| Try it |
Going down the data below, set down exactly the line with "camera: 35 degrees left, 0 degrees up" and each line after it through the line with "(562, 246) = (543, 378): turquoise"; no other lines.

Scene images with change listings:

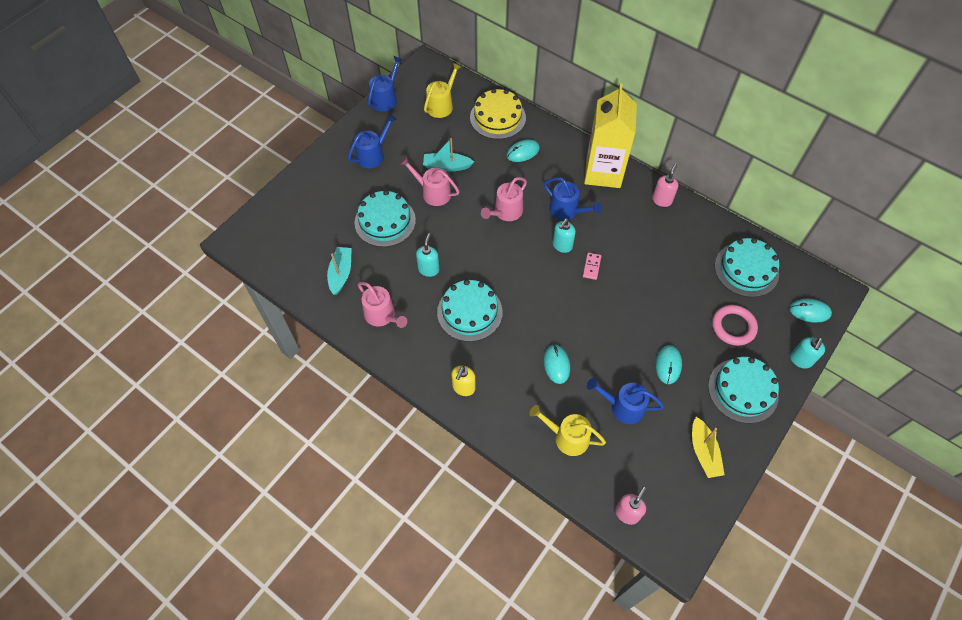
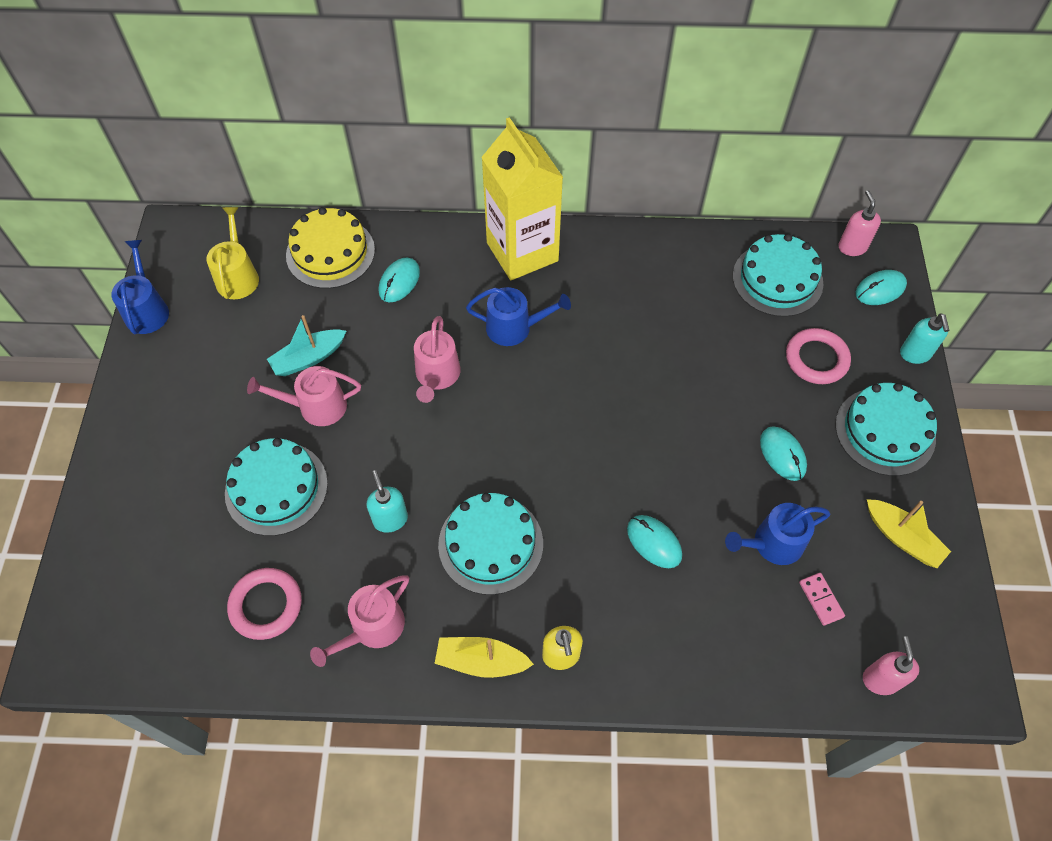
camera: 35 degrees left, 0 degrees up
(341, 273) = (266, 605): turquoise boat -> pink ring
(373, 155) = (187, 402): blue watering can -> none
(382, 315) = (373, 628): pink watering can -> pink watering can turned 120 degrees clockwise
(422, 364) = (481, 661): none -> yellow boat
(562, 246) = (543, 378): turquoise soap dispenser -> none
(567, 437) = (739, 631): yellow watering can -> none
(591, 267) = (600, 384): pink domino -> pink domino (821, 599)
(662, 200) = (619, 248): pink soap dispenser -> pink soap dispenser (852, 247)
* * *
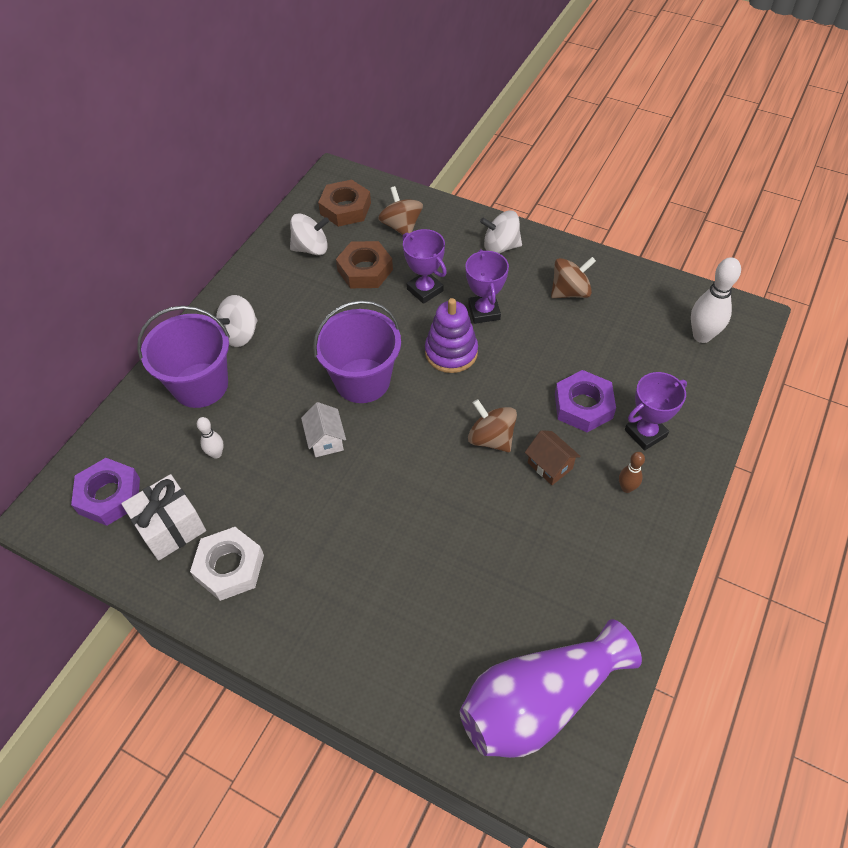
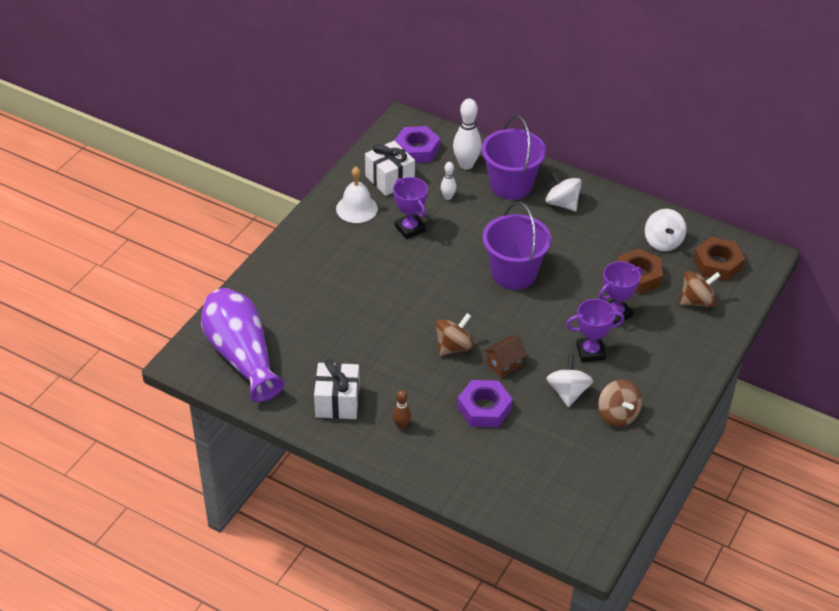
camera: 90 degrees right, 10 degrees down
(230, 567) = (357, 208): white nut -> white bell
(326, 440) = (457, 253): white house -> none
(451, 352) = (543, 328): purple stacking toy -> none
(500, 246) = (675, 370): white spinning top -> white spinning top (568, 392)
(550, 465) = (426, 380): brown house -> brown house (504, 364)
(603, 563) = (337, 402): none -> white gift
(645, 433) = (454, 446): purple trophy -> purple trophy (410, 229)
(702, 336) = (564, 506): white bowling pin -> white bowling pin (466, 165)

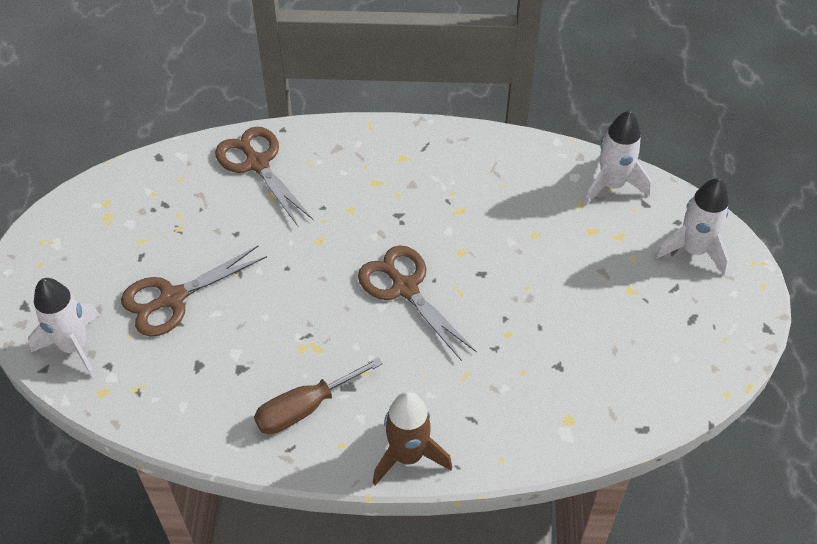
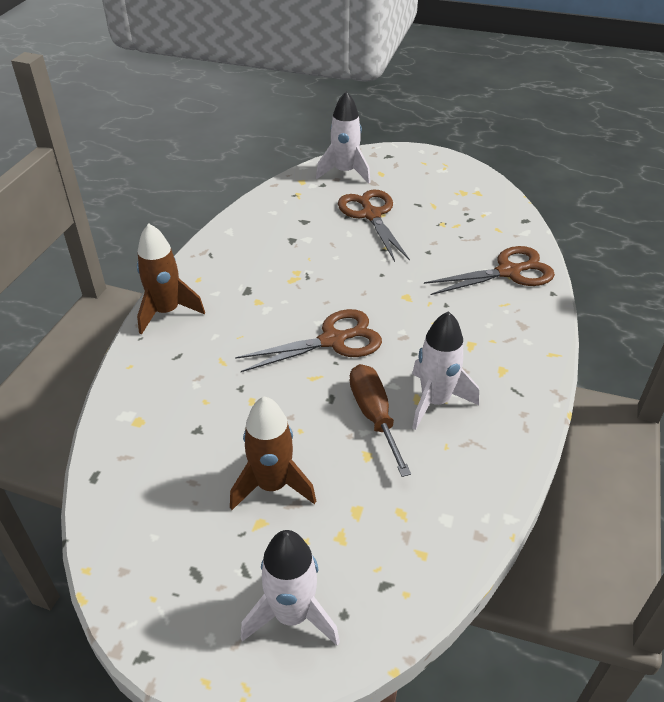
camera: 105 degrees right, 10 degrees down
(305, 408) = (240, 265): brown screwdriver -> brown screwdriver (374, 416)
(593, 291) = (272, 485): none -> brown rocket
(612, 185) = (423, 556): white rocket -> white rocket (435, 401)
--
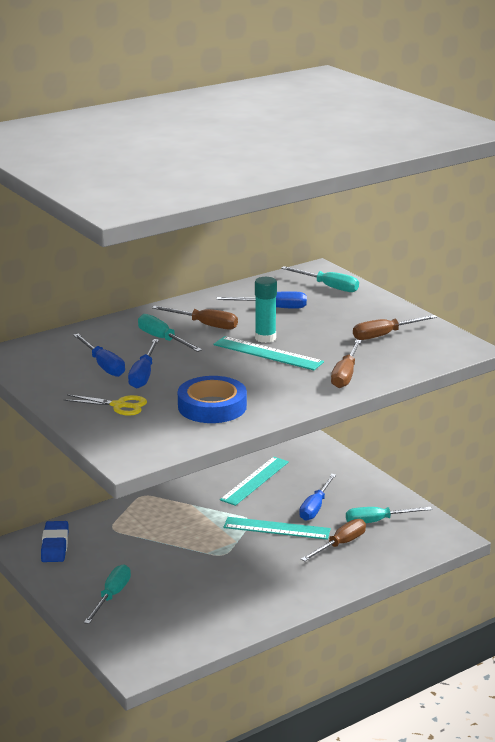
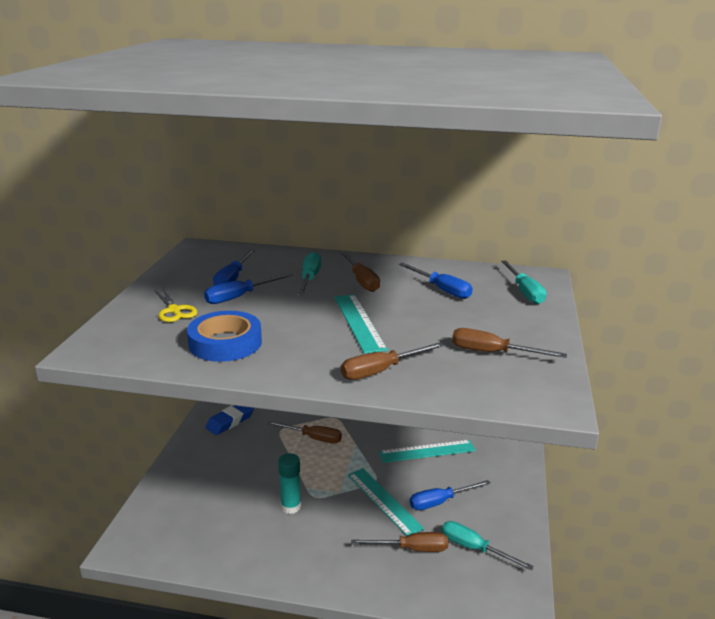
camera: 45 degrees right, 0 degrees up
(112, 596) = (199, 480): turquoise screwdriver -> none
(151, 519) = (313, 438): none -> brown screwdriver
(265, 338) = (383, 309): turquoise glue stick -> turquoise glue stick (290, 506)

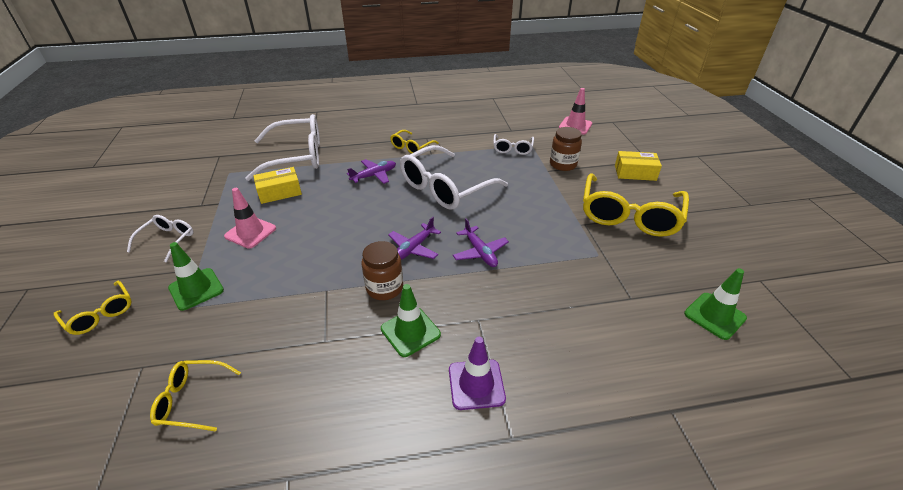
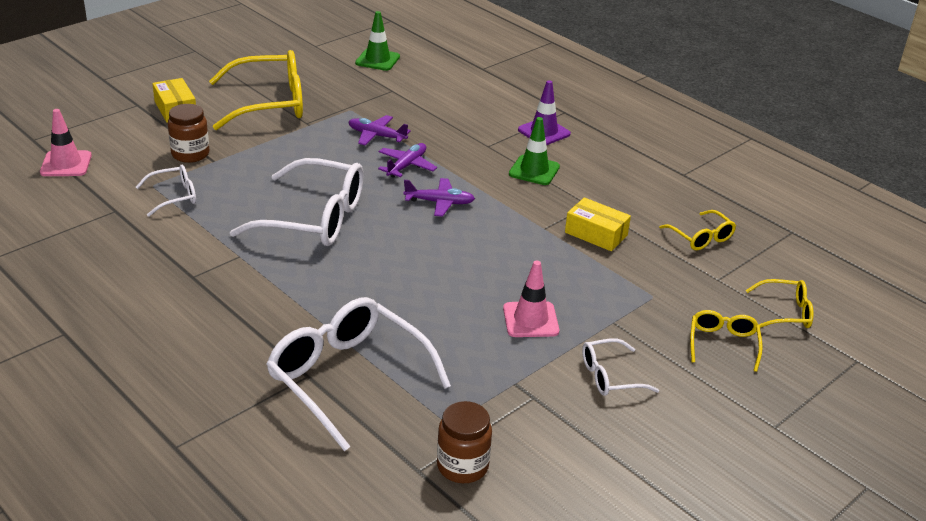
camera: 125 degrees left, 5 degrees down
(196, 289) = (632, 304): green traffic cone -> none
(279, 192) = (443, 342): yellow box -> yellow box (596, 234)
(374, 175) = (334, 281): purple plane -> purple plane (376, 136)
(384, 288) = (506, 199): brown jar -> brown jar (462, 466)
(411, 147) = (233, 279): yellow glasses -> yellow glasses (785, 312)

| Response for this exercise |
camera: 35 degrees left, 0 degrees up
(341, 273) = (266, 605): turquoise boat -> pink ring
(373, 155) = (187, 402): blue watering can -> none
(382, 315) = (373, 628): pink watering can -> pink watering can turned 120 degrees clockwise
(422, 364) = (481, 661): none -> yellow boat
(562, 246) = (543, 378): turquoise soap dispenser -> none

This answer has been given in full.